Exercise requirements:
Repeat the entries without change, omitting the pictures.

Records from a data source:
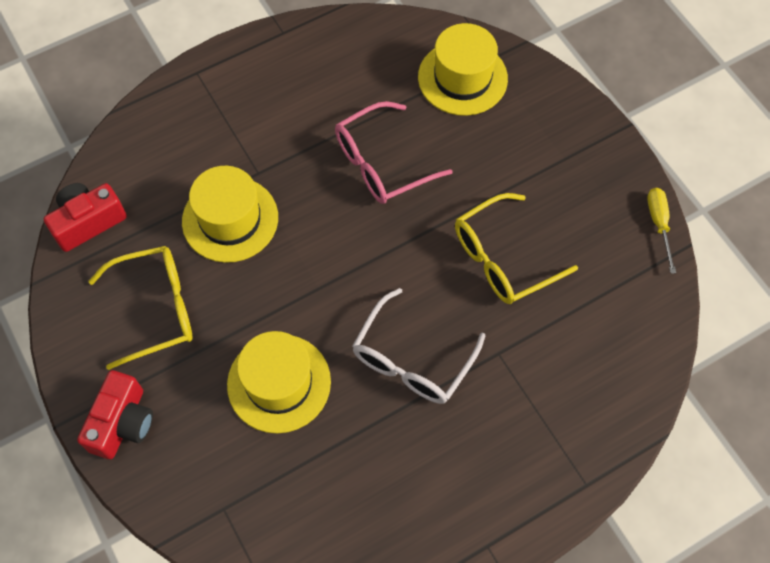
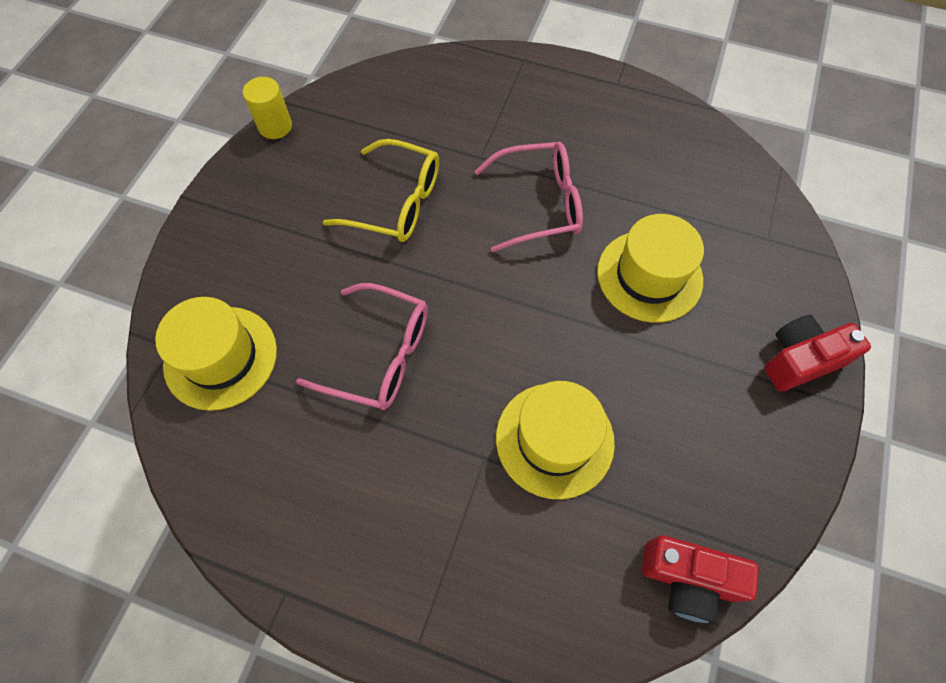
camera: 130 degrees left, 0 degrees up
(155, 309) = (696, 425): yellow glasses -> none
(413, 359) = (538, 204): white glasses -> pink glasses
(659, 224) = (275, 126): yellow screwdriver -> yellow cylinder

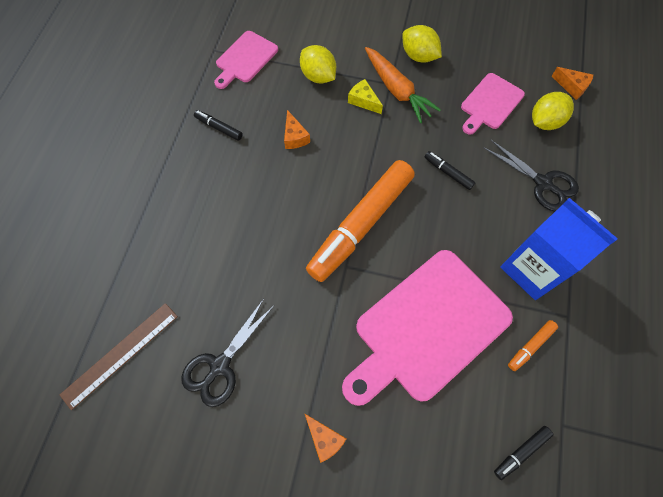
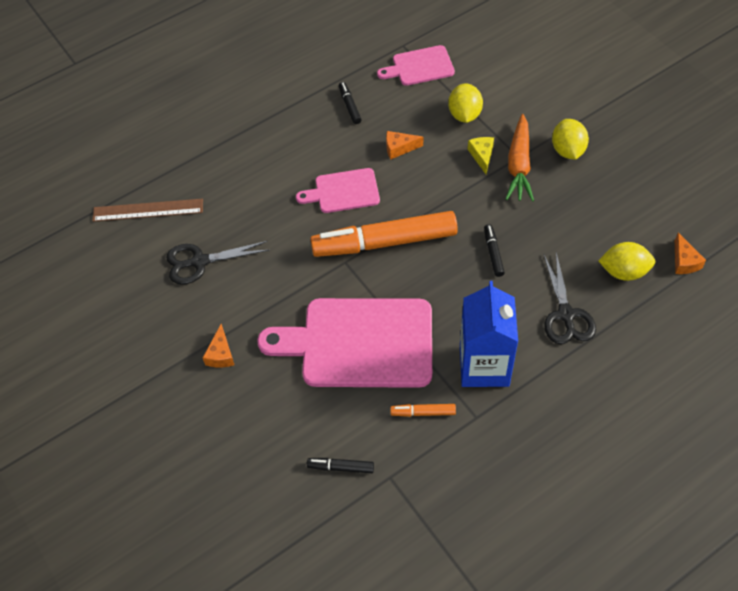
camera: 45 degrees right, 10 degrees down
(294, 137) = (399, 148): orange cheese -> orange cheese turned 60 degrees clockwise
(490, 103) = (590, 226): pink cutting board -> pink cutting board (343, 191)

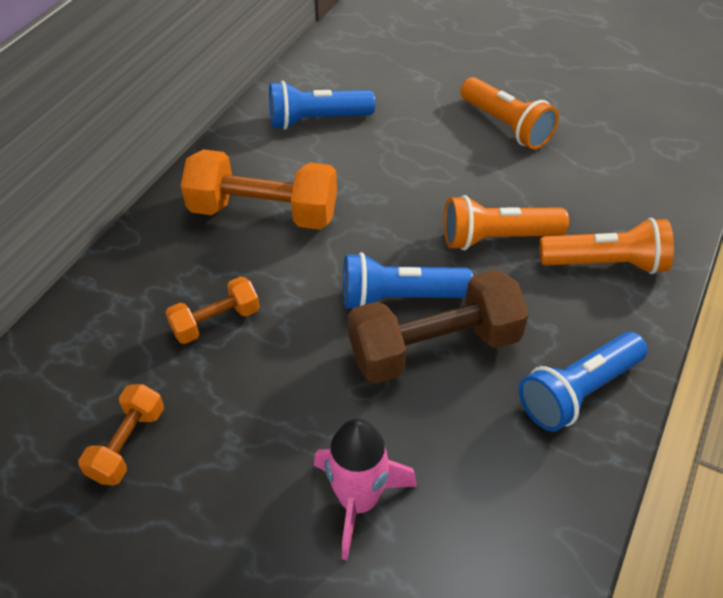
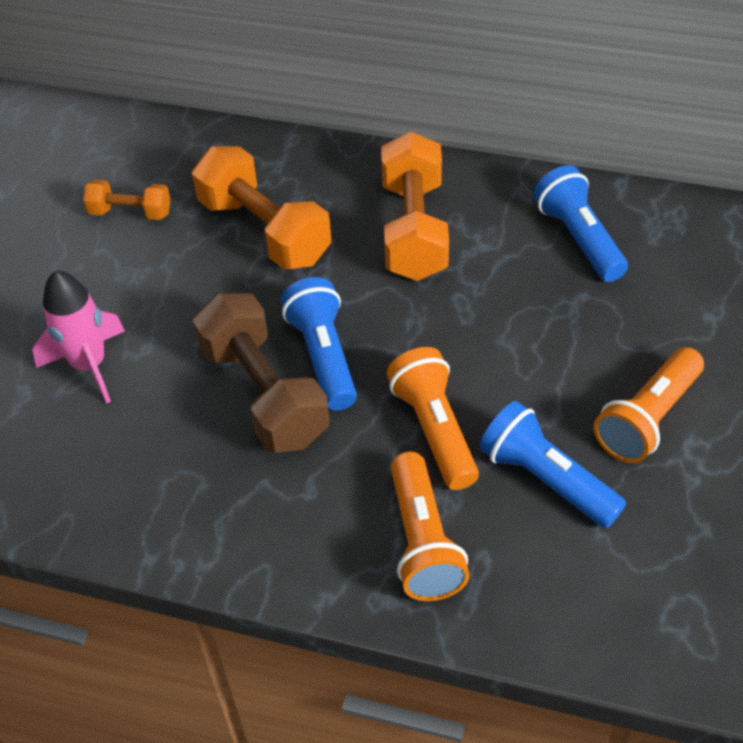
camera: 80 degrees right, 0 degrees up
(216, 321) = (264, 231): orange dumbbell -> orange dumbbell, size x1.85
(577, 391) = (227, 521): blue flashlight -> blue flashlight (546, 479)

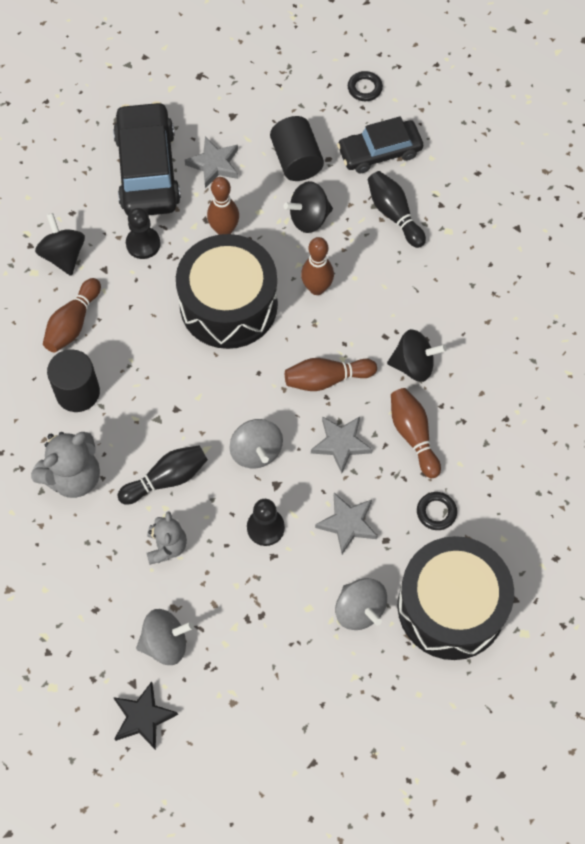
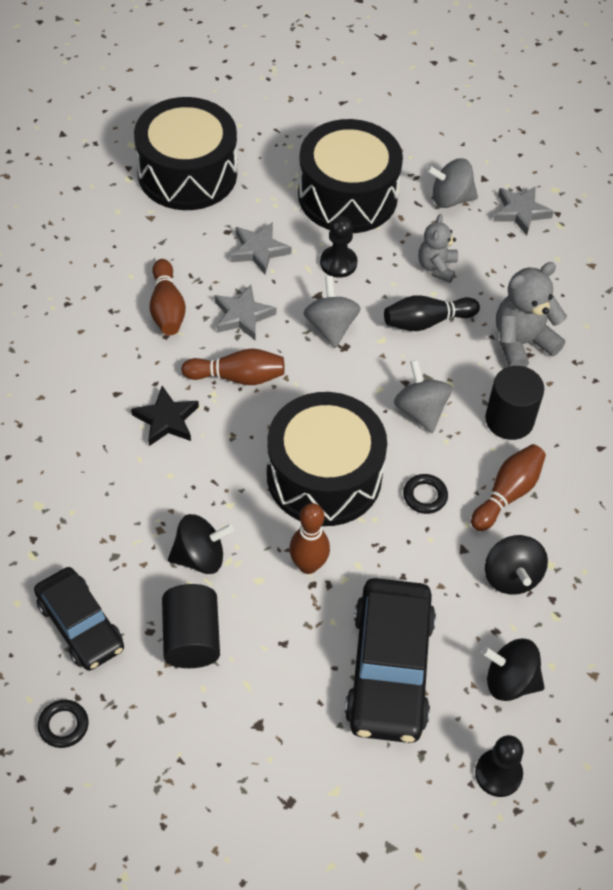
camera: 170 degrees left, 10 degrees down
(143, 244) = (411, 570): black pawn -> black pawn (498, 774)
(143, 717) = (478, 155): black star -> black star (166, 420)
(214, 164) = (300, 656): grey star -> grey star (520, 212)
(275, 619) = (347, 196): none -> black drum
(317, 288) = (217, 472): brown bowling pin -> none
(359, 610) = (270, 187): grey spinning top -> grey spinning top (420, 410)
(379, 152) = (80, 625): black car -> black car turned 60 degrees clockwise
(394, 214) = (94, 539): black bowling pin -> none
(413, 365) = (140, 371): black spinning top -> black spinning top (509, 681)
(436, 512) = (171, 242): black ring -> black ring (425, 496)

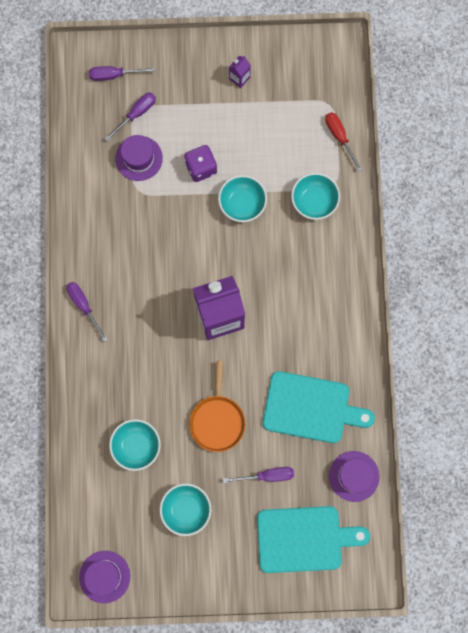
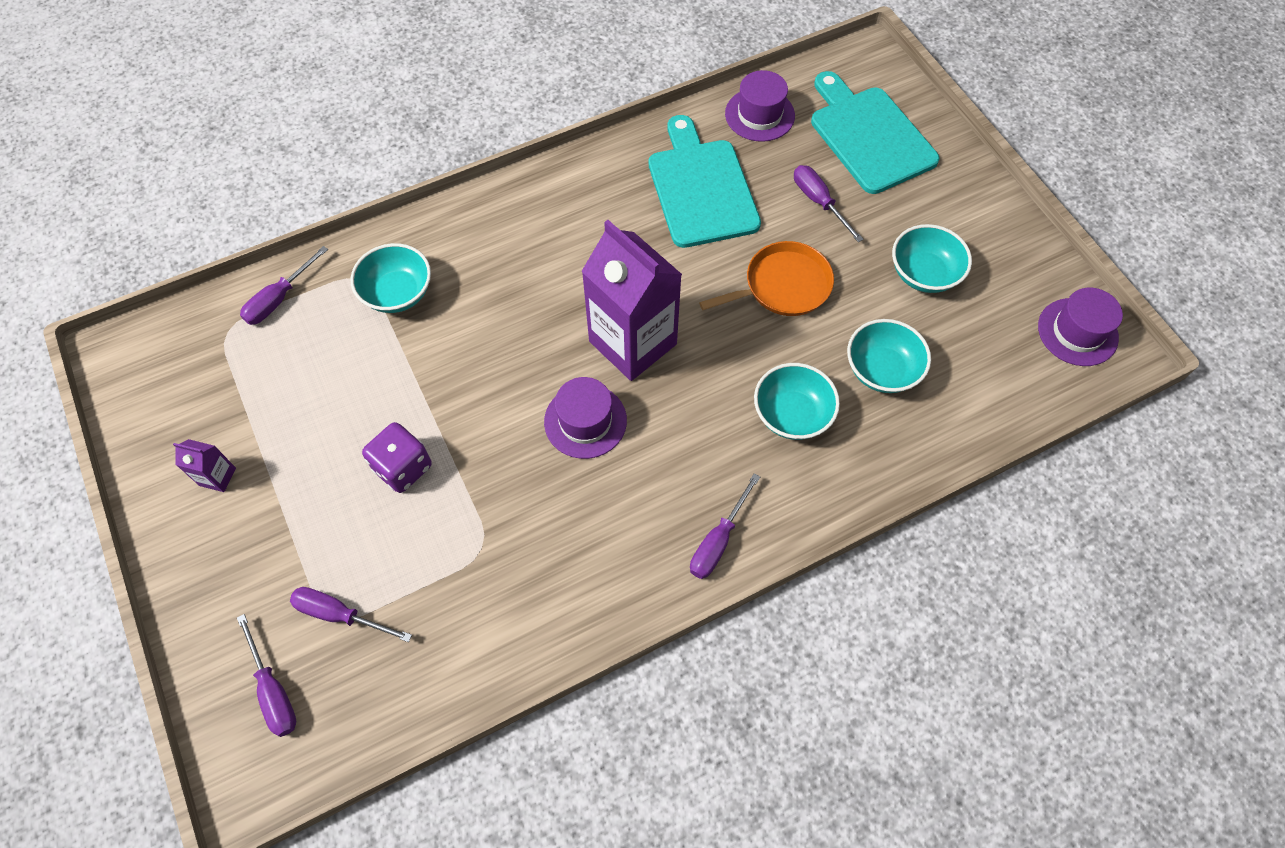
camera: 115 degrees left, 15 degrees down
(139, 158) = (422, 572): purple hat -> purple hat (585, 421)
(242, 204) = (440, 384): turquoise bowl -> turquoise bowl (792, 414)
(339, 137) = (279, 299): red screwdriver -> purple screwdriver

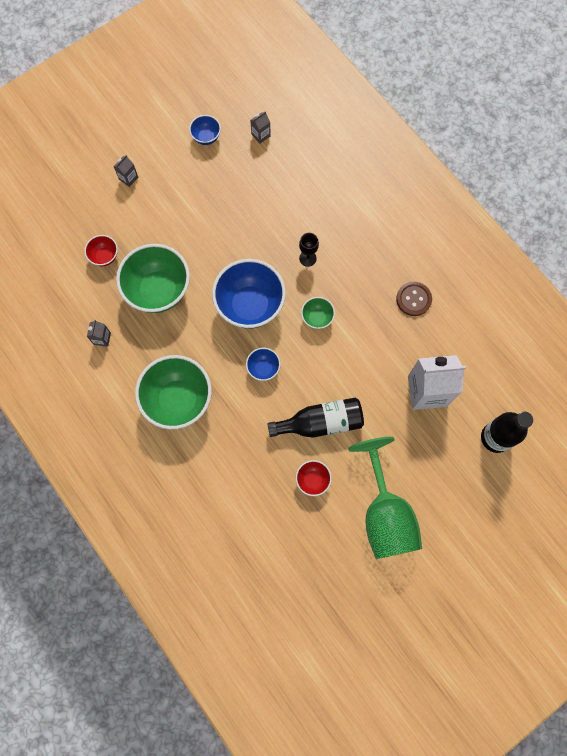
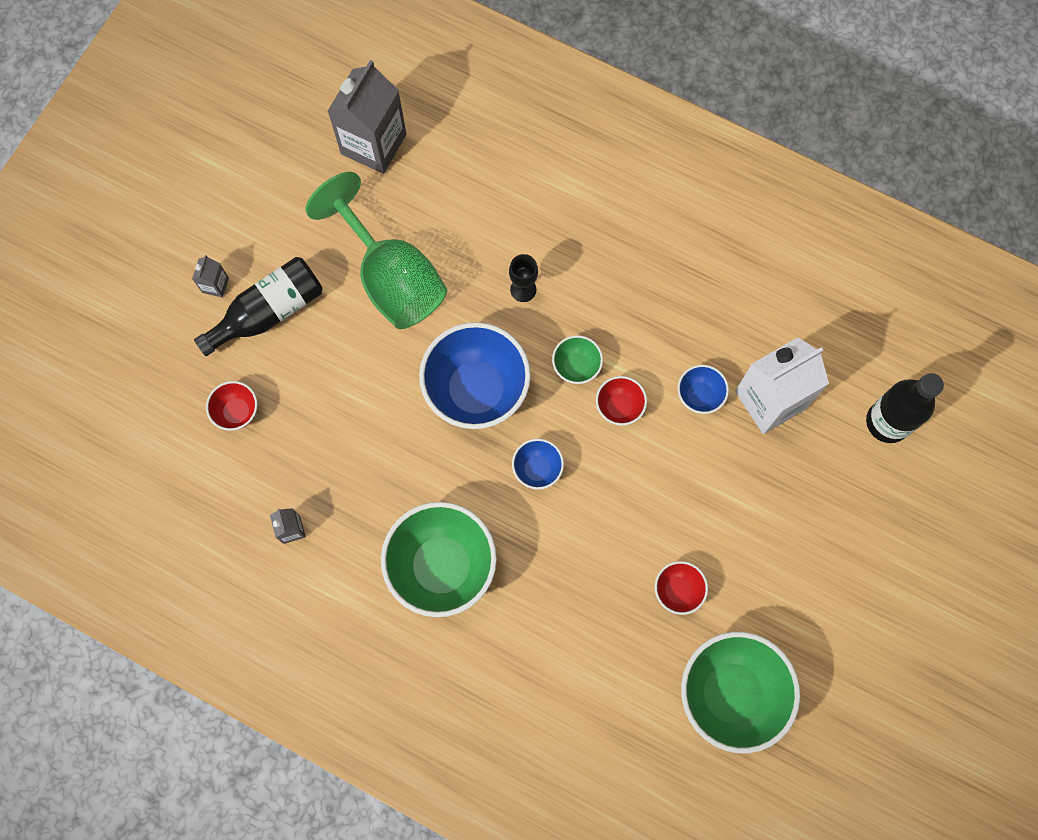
camera: 25 degrees left, 0 degrees up
(159, 291) = (338, 426): green bowl -> green bowl (730, 693)
(206, 137) = (298, 179): blue bowl -> blue bowl (699, 396)
(261, 135) = (373, 144): grey carton -> grey carton, size x2.33
(321, 422) = (651, 507): black bottle -> black bottle (269, 312)
(331, 353) = (619, 407): none -> red bowl
(385, 514) = (794, 591): green goblet -> green goblet (391, 278)
(413, 299) = (692, 283): brown button -> none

Answer space:
camera: 130 degrees left, 0 degrees up
(155, 309) = (696, 425): yellow glasses -> none
(413, 359) = (538, 204): white glasses -> pink glasses
(659, 224) = (275, 126): yellow screwdriver -> yellow cylinder

camera: 45 degrees right, 10 degrees down
(294, 137) = (399, 148): orange cheese -> orange cheese turned 60 degrees clockwise
(490, 103) = (590, 226): pink cutting board -> pink cutting board (343, 191)

camera: 80 degrees right, 0 degrees up
(216, 321) = (264, 231): orange dumbbell -> orange dumbbell, size x1.85
(577, 391) = (227, 521): blue flashlight -> blue flashlight (546, 479)

camera: 170 degrees left, 10 degrees down
(143, 244) = (411, 570): black pawn -> black pawn (498, 774)
(143, 717) = (478, 155): black star -> black star (166, 420)
(214, 164) = (300, 656): grey star -> grey star (520, 212)
(275, 619) = (347, 196): none -> black drum
(317, 288) = (217, 472): brown bowling pin -> none
(359, 610) = (270, 187): grey spinning top -> grey spinning top (420, 410)
(379, 152) = (80, 625): black car -> black car turned 60 degrees clockwise
(394, 214) = (94, 539): black bowling pin -> none
(413, 365) = (140, 371): black spinning top -> black spinning top (509, 681)
(436, 512) = (171, 242): black ring -> black ring (425, 496)

camera: 115 degrees left, 15 degrees down
(139, 158) = (422, 572): purple hat -> purple hat (585, 421)
(242, 204) = (440, 384): turquoise bowl -> turquoise bowl (792, 414)
(339, 137) = (279, 299): red screwdriver -> purple screwdriver

camera: 25 degrees left, 0 degrees up
(159, 291) = (338, 426): green bowl -> green bowl (730, 693)
(206, 137) = (298, 179): blue bowl -> blue bowl (699, 396)
(261, 135) = (373, 144): grey carton -> grey carton, size x2.33
(321, 422) = (651, 507): black bottle -> black bottle (269, 312)
(331, 353) = (619, 407): none -> red bowl
(385, 514) = (794, 591): green goblet -> green goblet (391, 278)
(413, 299) = (692, 283): brown button -> none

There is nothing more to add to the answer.